- **What the exercise asks**
All entries given below are to be returned word for word.

- **Source data**
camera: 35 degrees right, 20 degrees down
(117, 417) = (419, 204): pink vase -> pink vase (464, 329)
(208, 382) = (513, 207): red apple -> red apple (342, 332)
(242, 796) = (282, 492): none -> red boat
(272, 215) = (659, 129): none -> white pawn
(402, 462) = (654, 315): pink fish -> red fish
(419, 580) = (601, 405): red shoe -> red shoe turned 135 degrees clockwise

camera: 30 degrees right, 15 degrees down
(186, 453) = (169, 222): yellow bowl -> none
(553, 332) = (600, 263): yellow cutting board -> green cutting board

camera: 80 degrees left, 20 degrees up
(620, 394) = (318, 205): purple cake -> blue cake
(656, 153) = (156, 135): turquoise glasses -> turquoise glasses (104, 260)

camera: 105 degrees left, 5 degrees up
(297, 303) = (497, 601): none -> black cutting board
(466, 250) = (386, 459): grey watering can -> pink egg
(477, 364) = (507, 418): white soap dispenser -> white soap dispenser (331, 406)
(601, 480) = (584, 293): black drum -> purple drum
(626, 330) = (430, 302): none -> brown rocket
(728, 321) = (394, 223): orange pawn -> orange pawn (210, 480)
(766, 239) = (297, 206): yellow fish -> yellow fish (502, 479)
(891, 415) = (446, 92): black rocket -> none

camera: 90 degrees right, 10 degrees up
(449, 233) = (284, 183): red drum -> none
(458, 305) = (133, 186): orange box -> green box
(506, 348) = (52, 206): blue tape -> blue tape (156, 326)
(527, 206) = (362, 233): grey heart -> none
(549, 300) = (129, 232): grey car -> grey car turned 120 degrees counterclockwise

- **Task result**
camera: 35 degrees right, 20 degrees down
(117, 417) = (419, 204): pink vase -> pink vase (464, 329)
(208, 382) = (513, 207): red apple -> red apple (342, 332)
(242, 796) = (282, 492): none -> red boat
(272, 215) = (659, 129): none -> white pawn
(402, 462) = (654, 315): pink fish -> red fish
(419, 580) = (601, 405): red shoe -> red shoe turned 135 degrees clockwise

camera: 30 degrees right, 15 degrees down
(186, 453) = (169, 222): yellow bowl -> none
(553, 332) = (600, 263): yellow cutting board -> green cutting board

camera: 80 degrees left, 20 degrees up
(620, 394) = (318, 205): purple cake -> blue cake
(656, 153) = (156, 135): turquoise glasses -> turquoise glasses (104, 260)

camera: 105 degrees left, 5 degrees up
(297, 303) = (497, 601): none -> black cutting board
(466, 250) = (386, 459): grey watering can -> pink egg
(477, 364) = (507, 418): white soap dispenser -> white soap dispenser (331, 406)
(601, 480) = (584, 293): black drum -> purple drum
(626, 330) = (430, 302): none -> brown rocket
(728, 321) = (394, 223): orange pawn -> orange pawn (210, 480)
(766, 239) = (297, 206): yellow fish -> yellow fish (502, 479)
(891, 415) = (446, 92): black rocket -> none

camera: 90 degrees right, 10 degrees up
(449, 233) = (284, 183): red drum -> none
(458, 305) = (133, 186): orange box -> green box
(506, 348) = (52, 206): blue tape -> blue tape (156, 326)
(527, 206) = (362, 233): grey heart -> none
(549, 300) = (129, 232): grey car -> grey car turned 120 degrees counterclockwise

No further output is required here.